[Opening Data extract section]
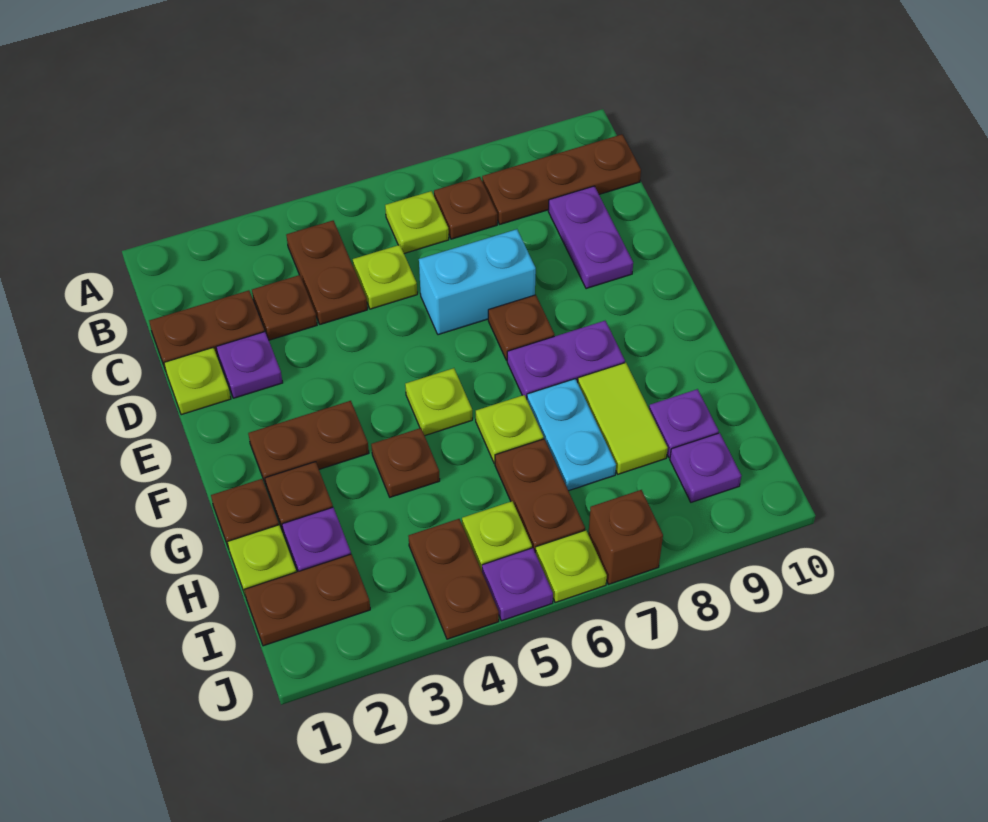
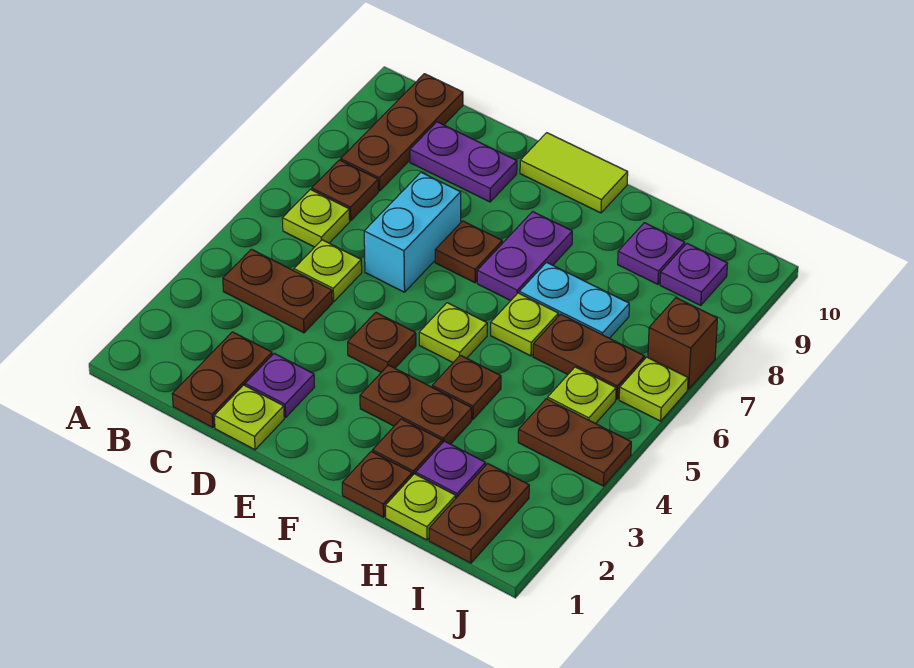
brown plate C3 level 1 -> brown plate E4 level 1
brown plate F2:F3 level 1 -> brown plate F3:G3 level 1
lime tile G8:H8 level 1 -> lime tile E10:F10 level 1
purple plate J5 level 1 -> none

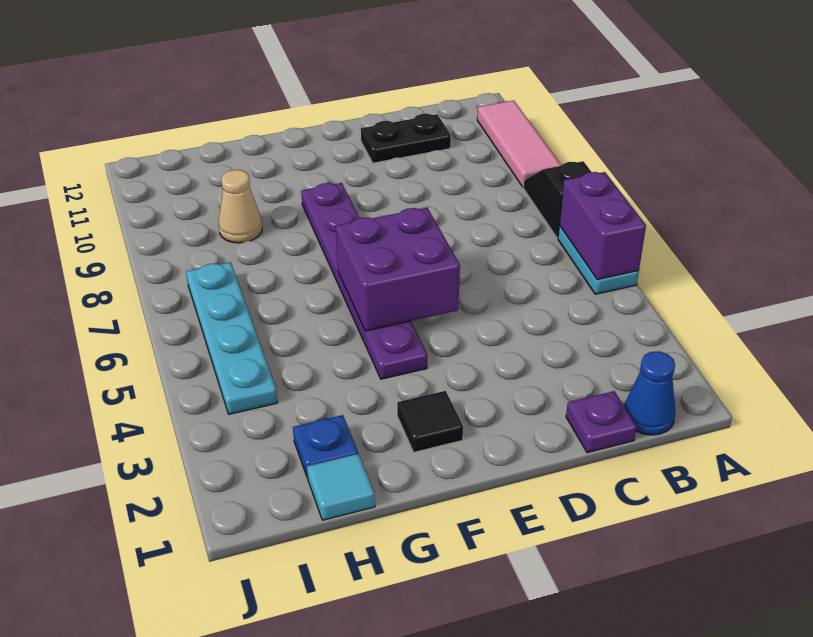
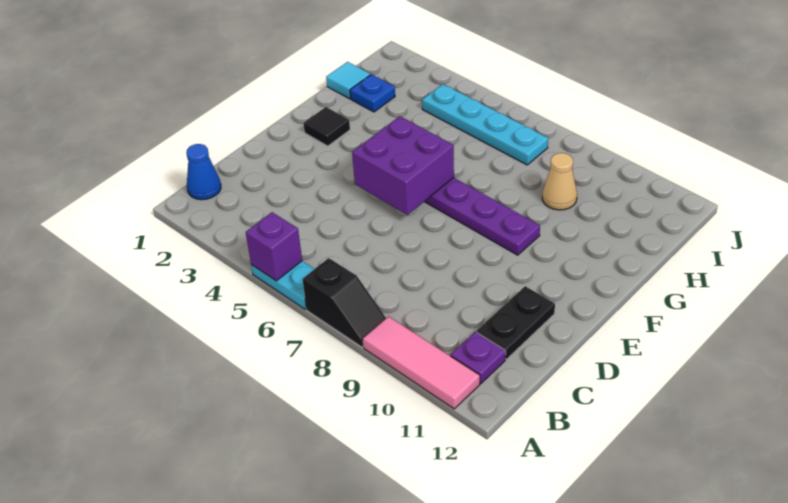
purple brick A5:A6 level 2 -> purple brick A5 level 2
purple plate C1 level 1 -> purple plate B11 level 1

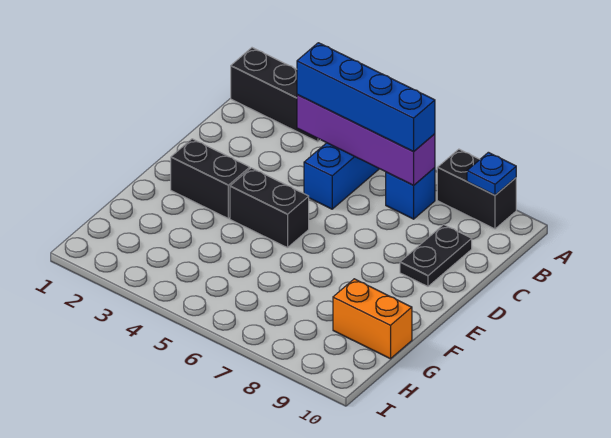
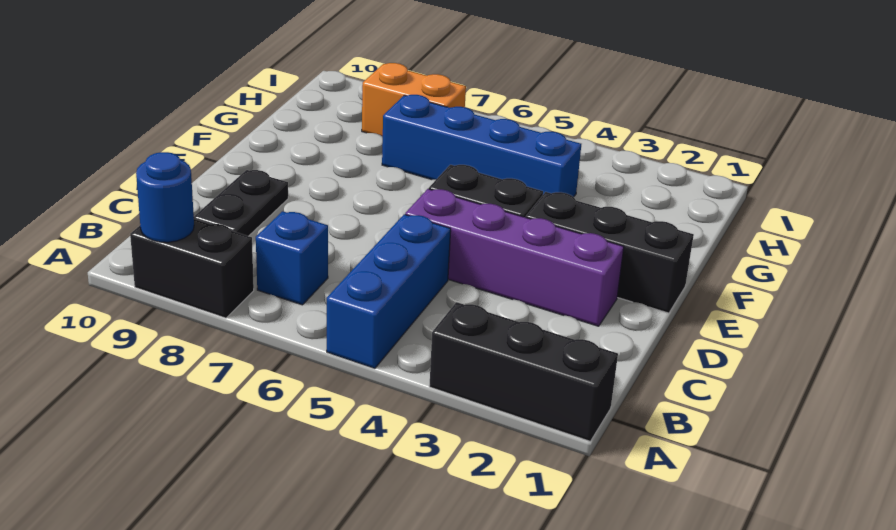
blue plate A9 level 2 -> blue round brick A9 level 2
purple brick B4:B7 level 2 -> purple brick D2:D5 level 1
blue brick B4:B7 level 3 -> blue brick G4:G7 level 1
black brick E2:E3 level 1 -> black brick E1:E3 level 1
orange brick G9:G10 level 1 -> orange brick H7:H8 level 1

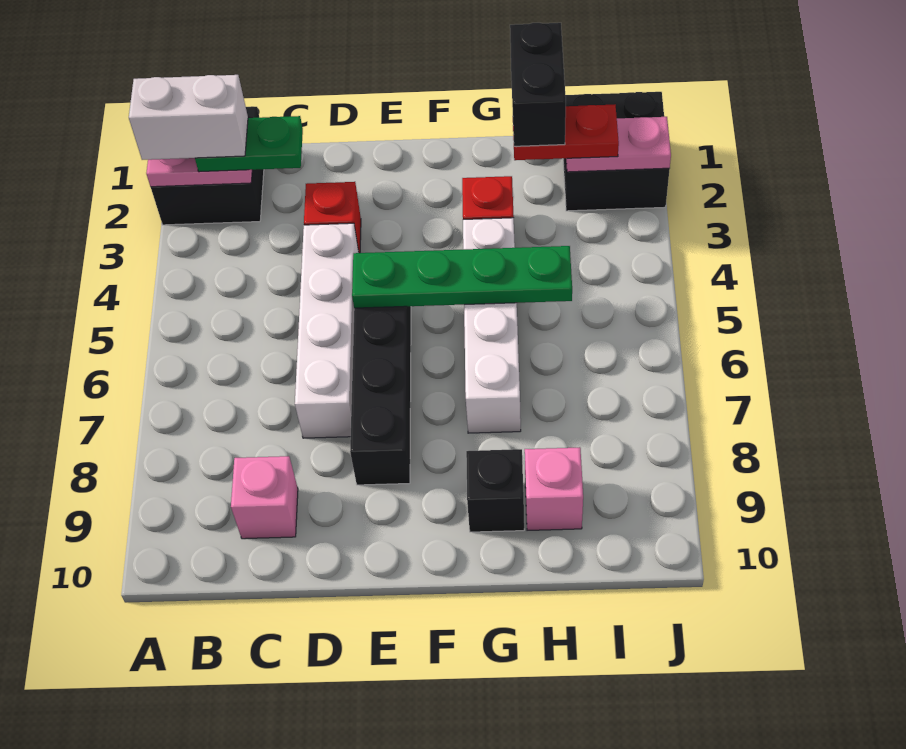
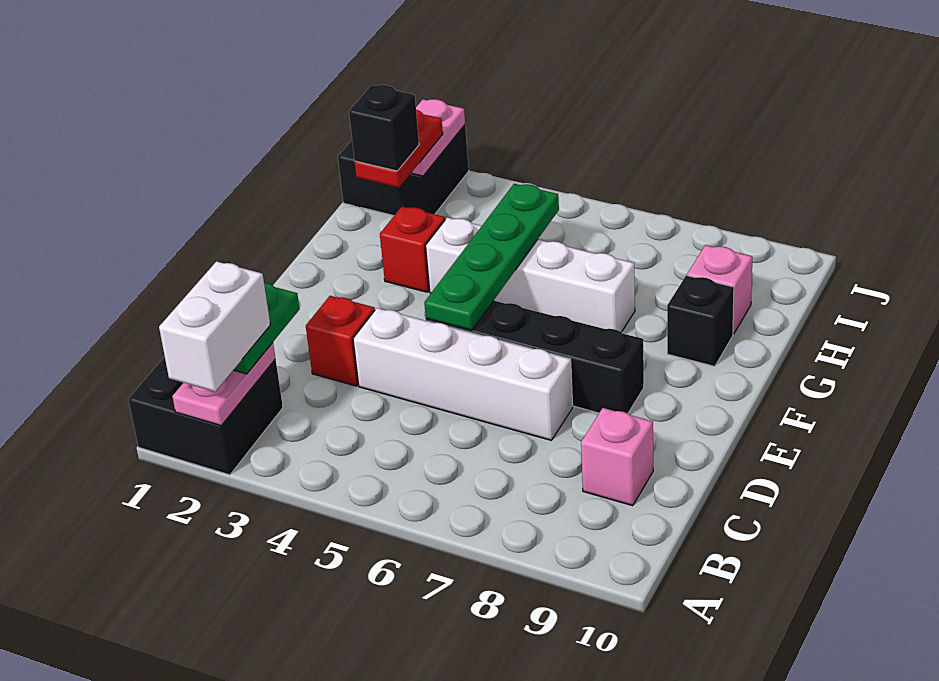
black brick H1:H2 level 4 -> black brick H2 level 4

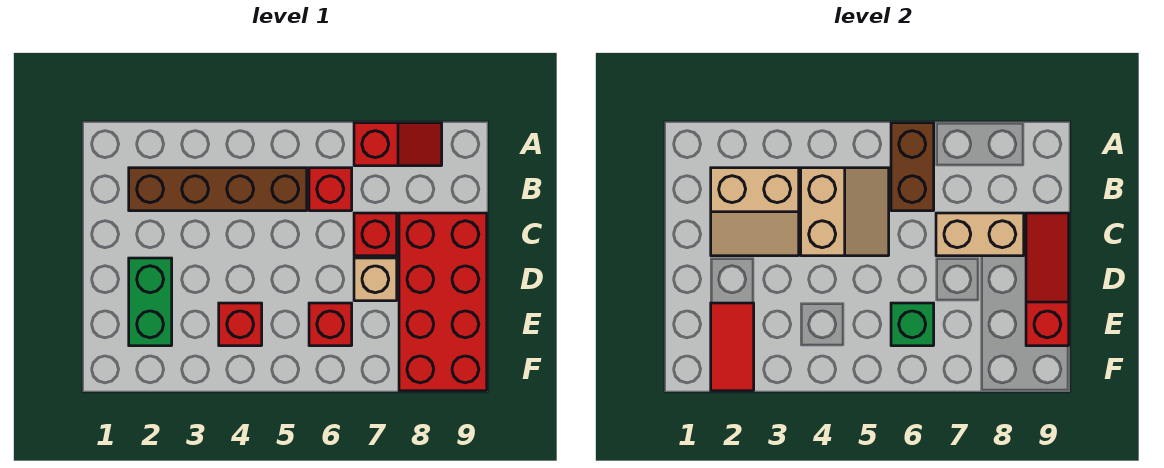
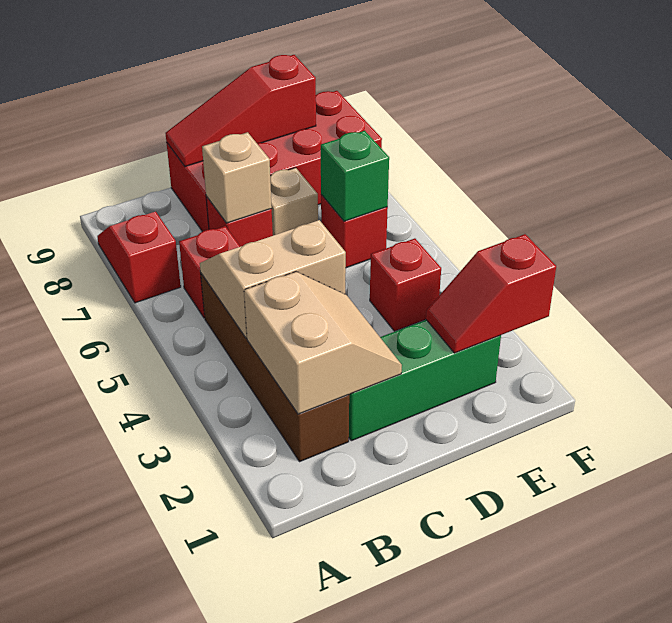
brown brick A6:B6 level 2 -> none
tan brick C7:C8 level 2 -> tan brick C7 level 2
green brick D2:E2 level 1 -> green brick C2:E2 level 1
red tile E2:F2 level 2 -> red slope E2:F2 level 2 top F

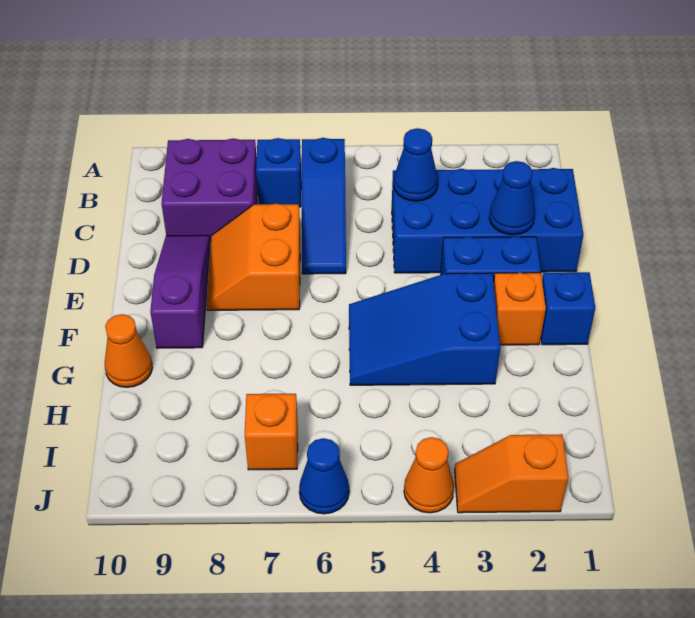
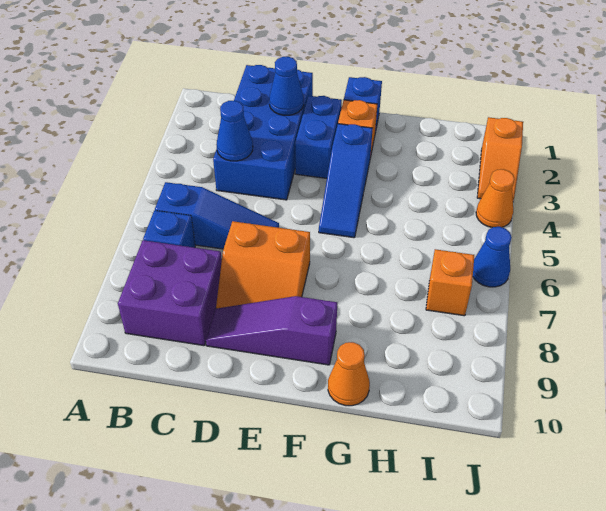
blue slope F3:G5 level 1 top 3 -> blue slope F3:F5 level 1 top 3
[Closing Data extract section]
## What the task requires
Please repeat the entries above exactly, leaving out any pictures.

## Task response
brown plate C3 level 1 -> brown plate E4 level 1
brown plate F2:F3 level 1 -> brown plate F3:G3 level 1
lime tile G8:H8 level 1 -> lime tile E10:F10 level 1
purple plate J5 level 1 -> none

purple brick A5:A6 level 2 -> purple brick A5 level 2
purple plate C1 level 1 -> purple plate B11 level 1

blue plate A9 level 2 -> blue round brick A9 level 2
purple brick B4:B7 level 2 -> purple brick D2:D5 level 1
blue brick B4:B7 level 3 -> blue brick G4:G7 level 1
black brick E2:E3 level 1 -> black brick E1:E3 level 1
orange brick G9:G10 level 1 -> orange brick H7:H8 level 1

black brick H1:H2 level 4 -> black brick H2 level 4

brown brick A6:B6 level 2 -> none
tan brick C7:C8 level 2 -> tan brick C7 level 2
green brick D2:E2 level 1 -> green brick C2:E2 level 1
red tile E2:F2 level 2 -> red slope E2:F2 level 2 top F

blue slope F3:G5 level 1 top 3 -> blue slope F3:F5 level 1 top 3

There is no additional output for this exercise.